-- EXERCISE REQUIREMENTS --
Present each line of the entries below that holds the word "brick".

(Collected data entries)
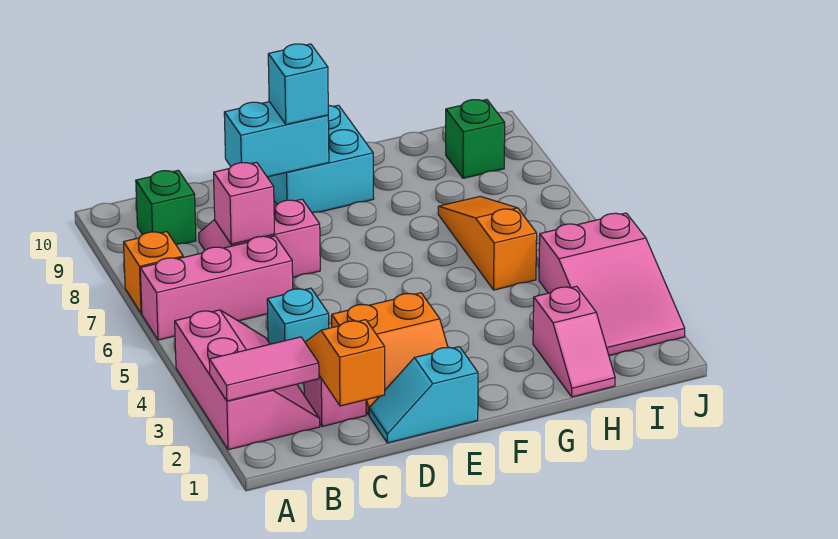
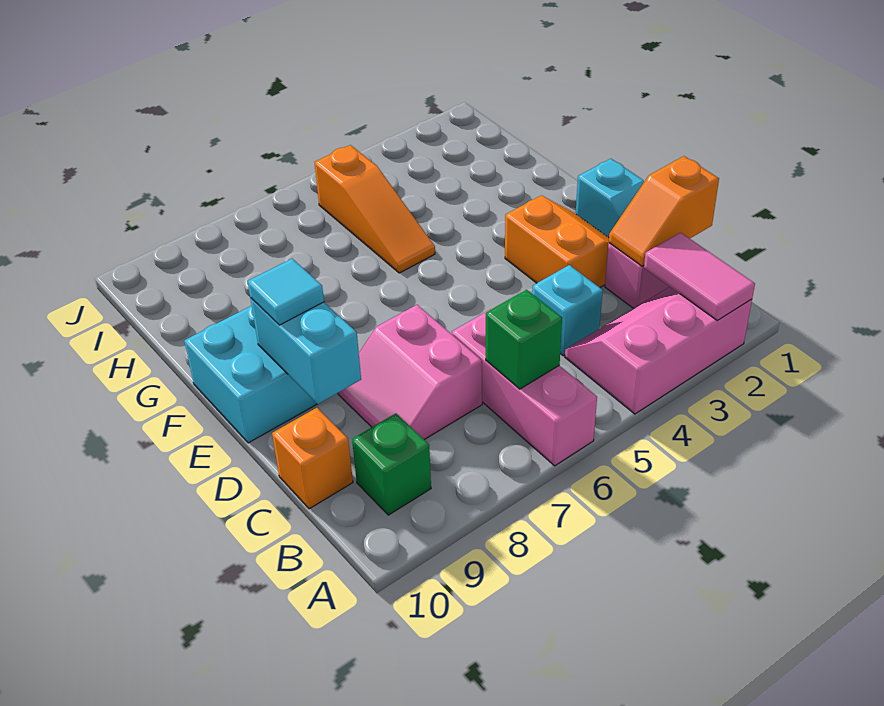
orange brick A7 level 1 -> orange brick C10 level 1
pink brick C7 level 2 -> none
cyan brick E9 level 3 -> cyan tile E9 level 3
pink slope H1:H2 level 1 top 2 -> none
orange slope H5:H7 level 1 top 5 -> orange slope G5:I5 level 1 top I
pink slope I2:J4 level 1 top 4 -> none
green brick I9 level 1 -> green brick B6 level 2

-- TASK RESULT --
orange brick A7 level 1 -> orange brick C10 level 1
pink brick C7 level 2 -> none
cyan brick E9 level 3 -> cyan tile E9 level 3
green brick I9 level 1 -> green brick B6 level 2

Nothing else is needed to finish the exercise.